--- START ---
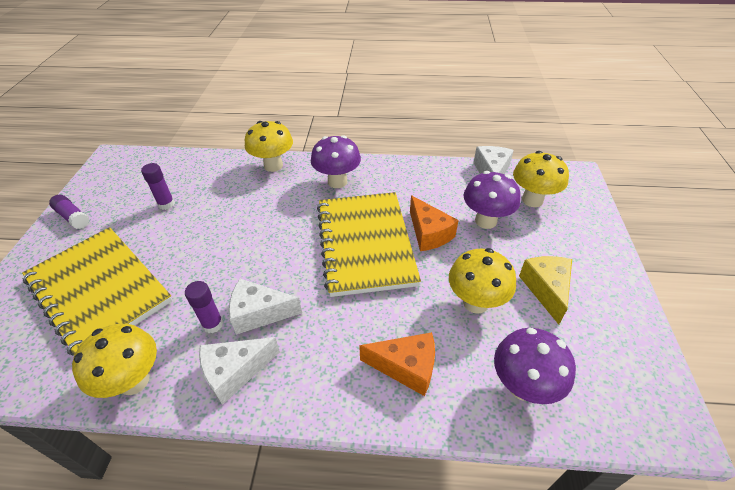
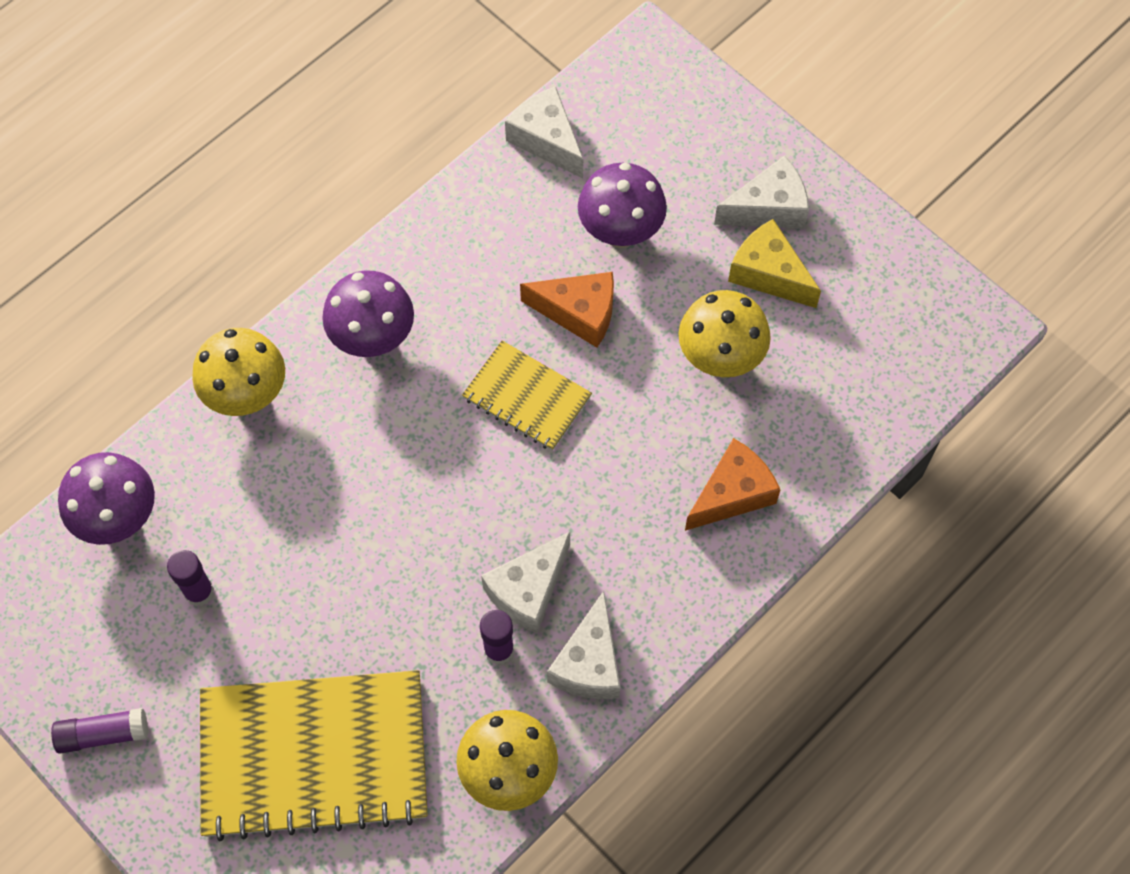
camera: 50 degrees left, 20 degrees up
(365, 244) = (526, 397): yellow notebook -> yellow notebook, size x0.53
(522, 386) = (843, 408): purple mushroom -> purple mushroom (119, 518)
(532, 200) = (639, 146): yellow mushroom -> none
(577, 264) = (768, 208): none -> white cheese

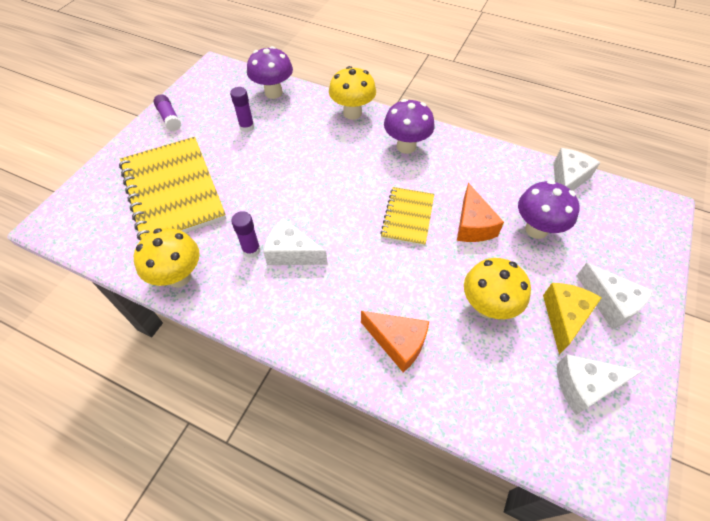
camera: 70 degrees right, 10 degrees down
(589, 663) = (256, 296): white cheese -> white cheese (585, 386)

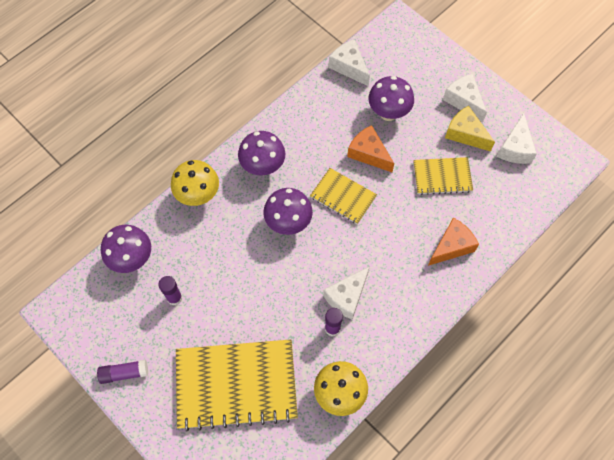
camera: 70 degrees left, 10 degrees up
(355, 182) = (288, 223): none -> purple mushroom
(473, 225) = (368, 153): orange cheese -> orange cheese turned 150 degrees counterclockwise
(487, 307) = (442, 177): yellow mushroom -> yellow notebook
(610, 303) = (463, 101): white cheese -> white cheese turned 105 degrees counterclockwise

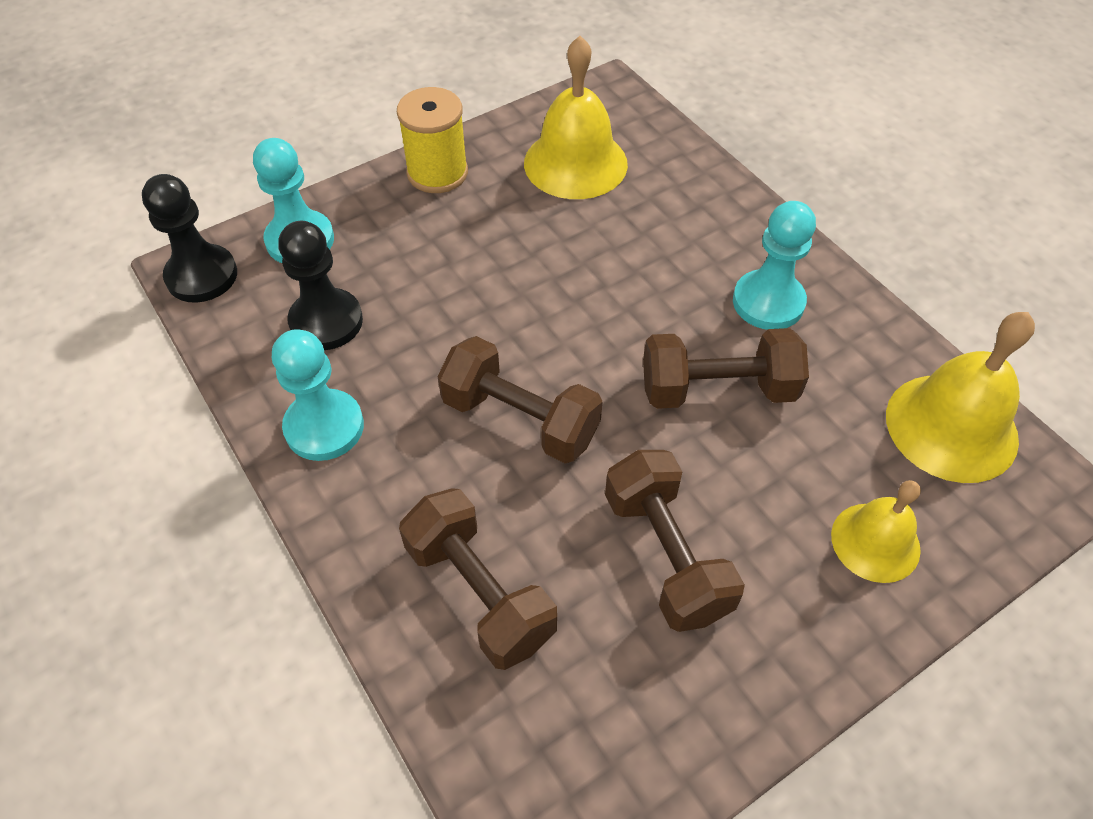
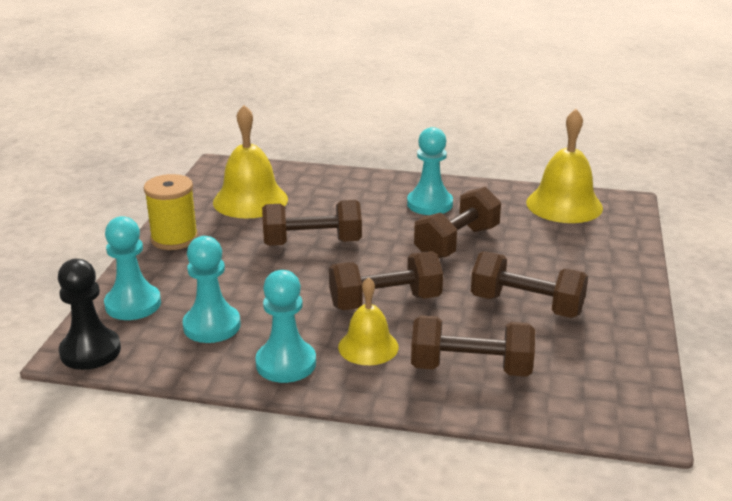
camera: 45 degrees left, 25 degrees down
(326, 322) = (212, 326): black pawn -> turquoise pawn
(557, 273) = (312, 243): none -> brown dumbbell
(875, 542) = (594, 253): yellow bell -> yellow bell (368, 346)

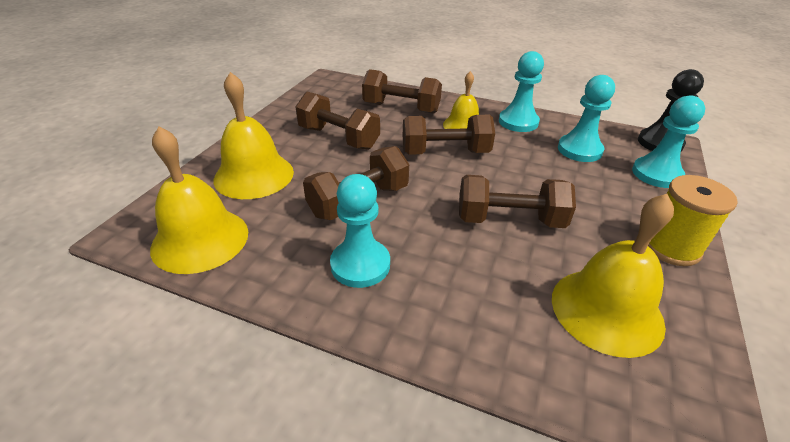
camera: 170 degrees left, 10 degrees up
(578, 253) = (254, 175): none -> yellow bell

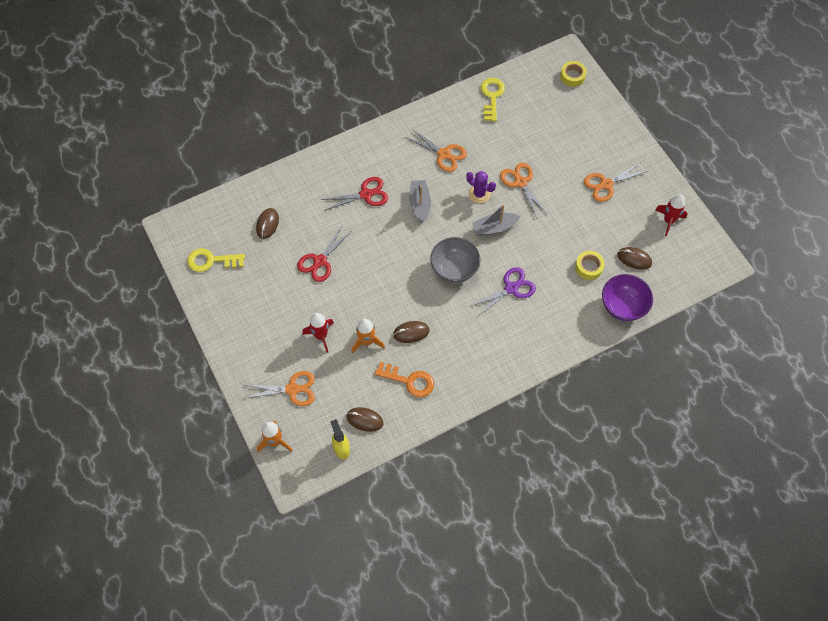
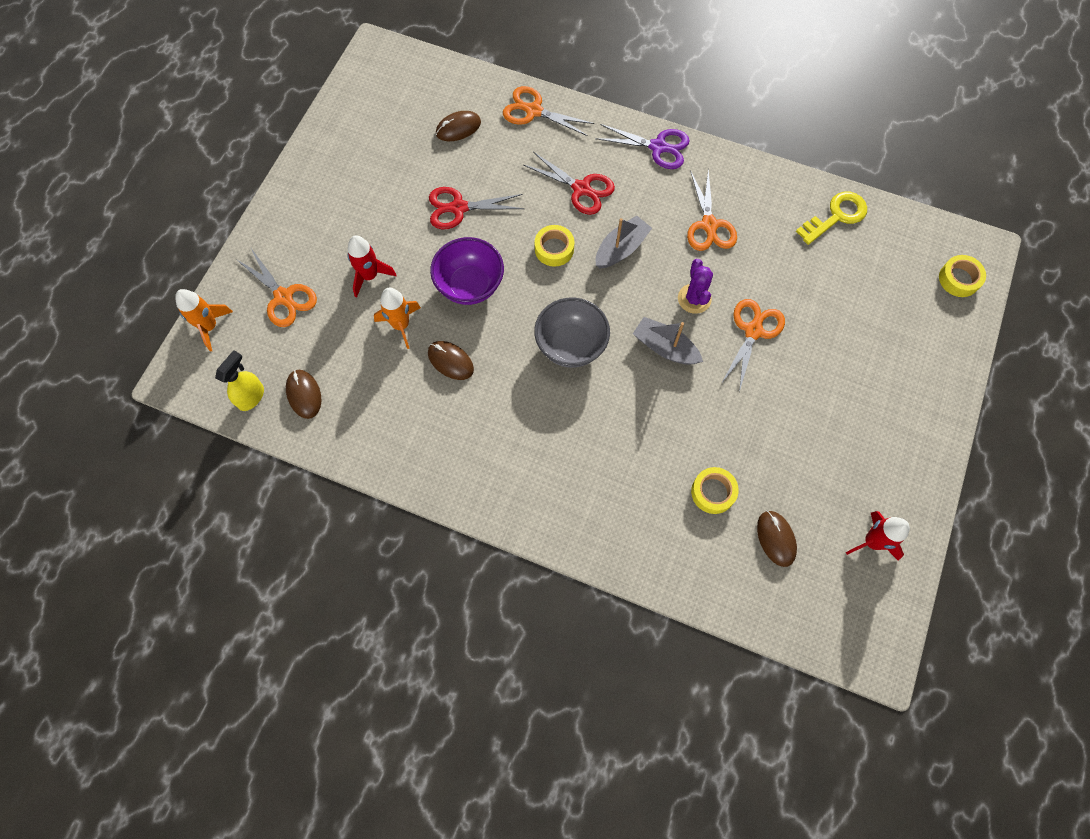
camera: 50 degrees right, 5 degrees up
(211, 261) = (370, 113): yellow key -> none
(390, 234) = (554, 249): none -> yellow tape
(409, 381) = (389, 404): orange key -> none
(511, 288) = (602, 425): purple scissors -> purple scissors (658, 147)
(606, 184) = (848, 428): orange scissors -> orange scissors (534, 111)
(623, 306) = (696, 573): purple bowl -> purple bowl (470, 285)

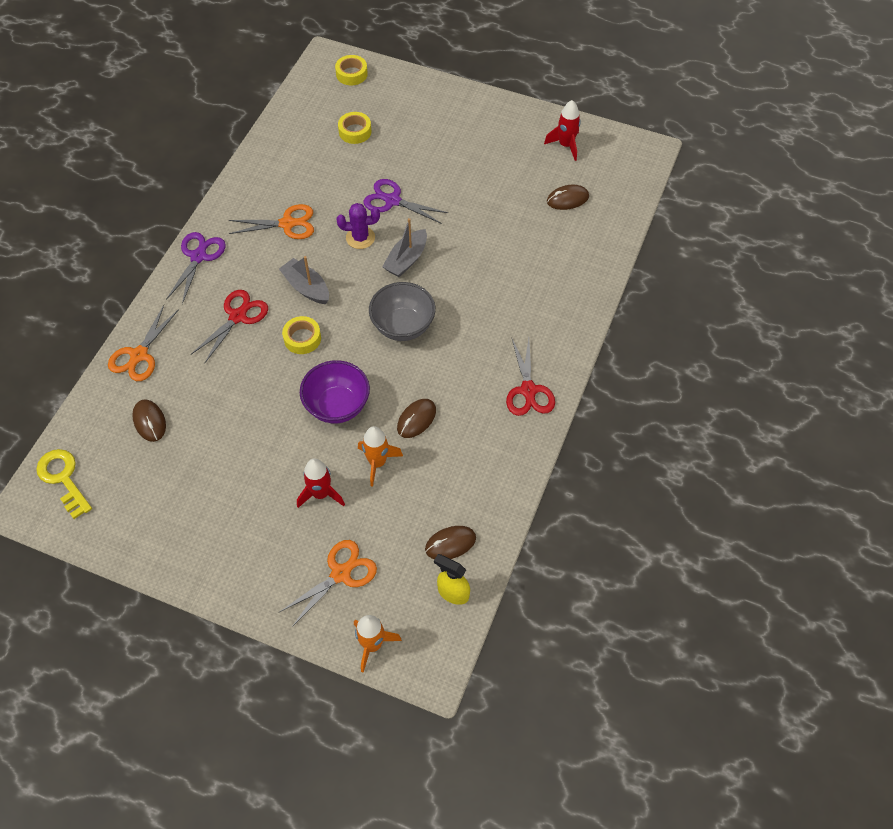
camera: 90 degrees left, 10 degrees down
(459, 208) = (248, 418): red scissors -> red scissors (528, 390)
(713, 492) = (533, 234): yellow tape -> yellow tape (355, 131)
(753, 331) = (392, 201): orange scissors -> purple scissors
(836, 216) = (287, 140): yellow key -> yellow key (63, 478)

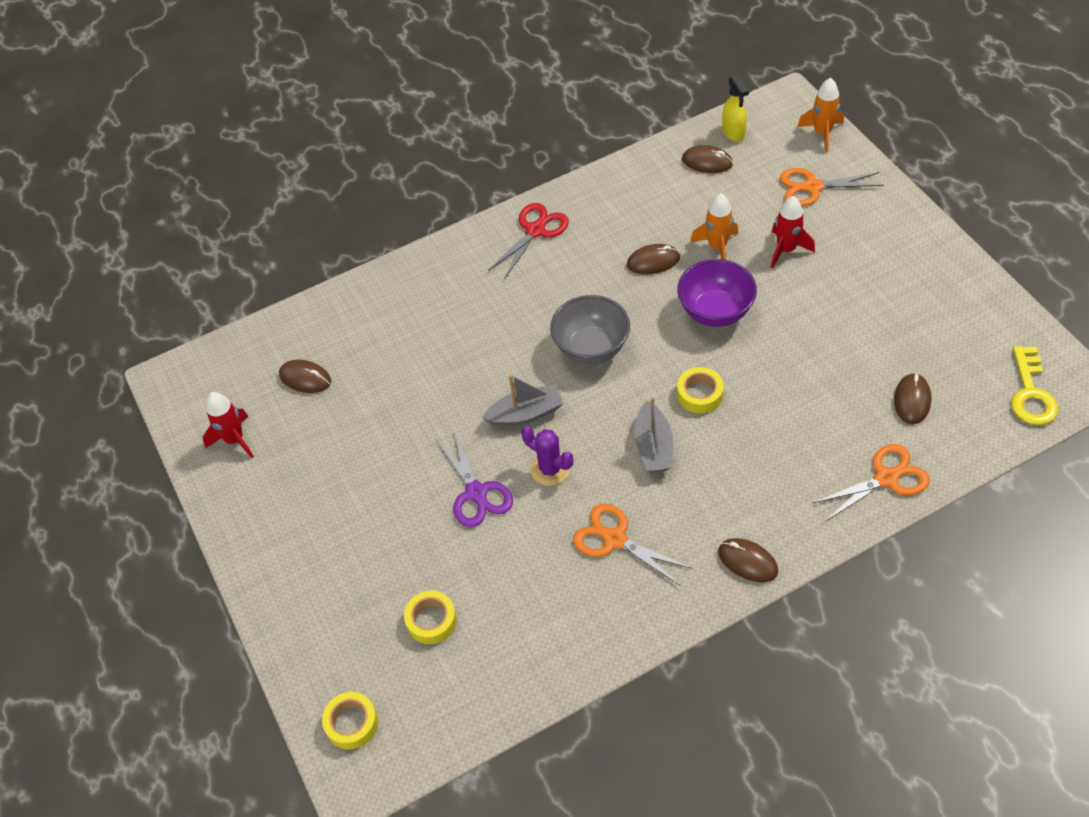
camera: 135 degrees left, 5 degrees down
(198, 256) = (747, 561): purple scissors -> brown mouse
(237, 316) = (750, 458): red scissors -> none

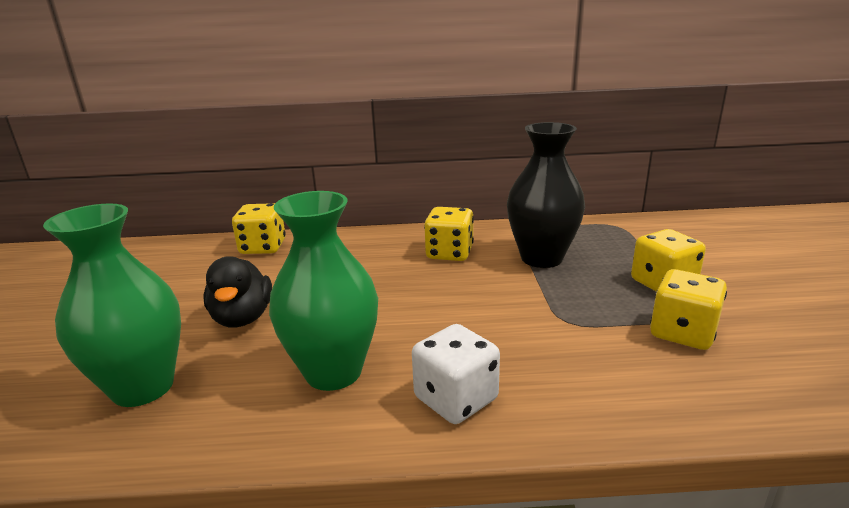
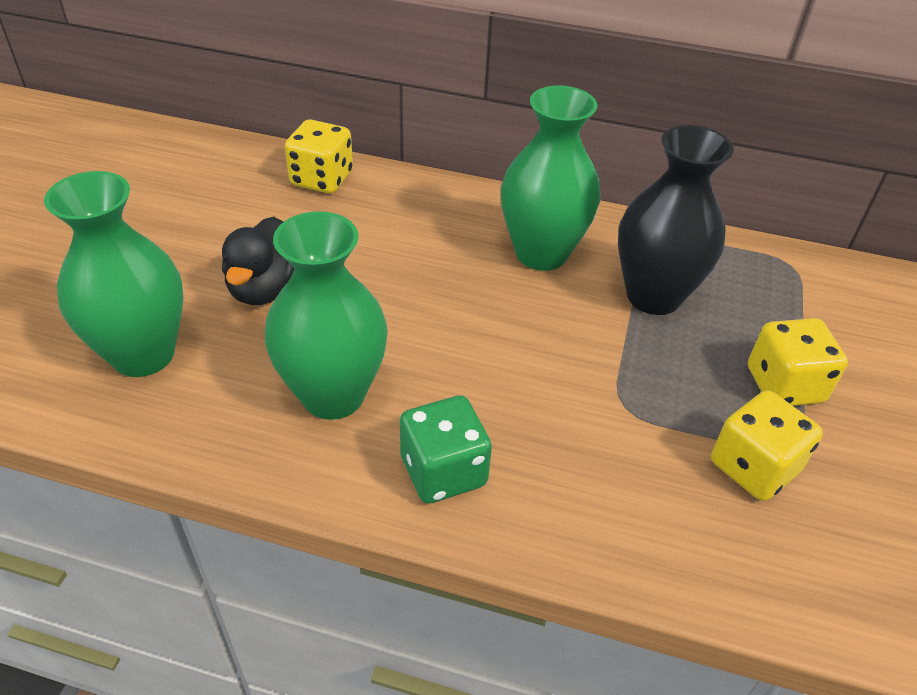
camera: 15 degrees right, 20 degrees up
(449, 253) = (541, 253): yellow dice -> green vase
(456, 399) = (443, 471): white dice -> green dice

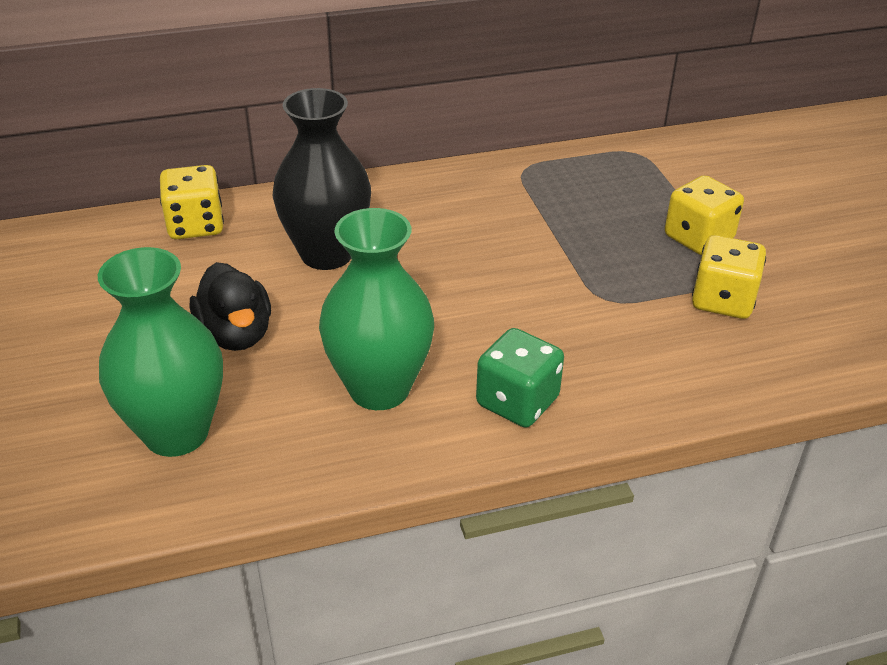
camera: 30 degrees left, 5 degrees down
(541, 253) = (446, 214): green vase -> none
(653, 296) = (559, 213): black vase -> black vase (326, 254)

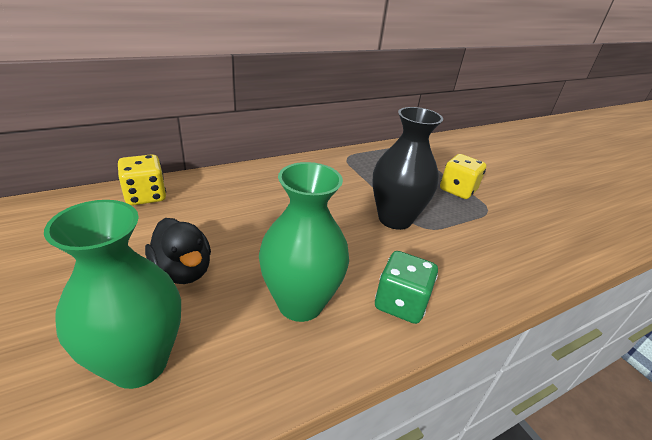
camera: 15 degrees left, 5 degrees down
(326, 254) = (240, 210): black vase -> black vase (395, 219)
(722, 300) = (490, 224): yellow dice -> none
--- END ---
Every line between the one that contains "camera: 15 degrees left, 5 degrees down" and the last line of the listing, both included, should be retyped exactly, with nothing else added.

• Answer to the exercise:
camera: 15 degrees left, 5 degrees down
(326, 254) = (240, 210): black vase -> black vase (395, 219)
(722, 300) = (490, 224): yellow dice -> none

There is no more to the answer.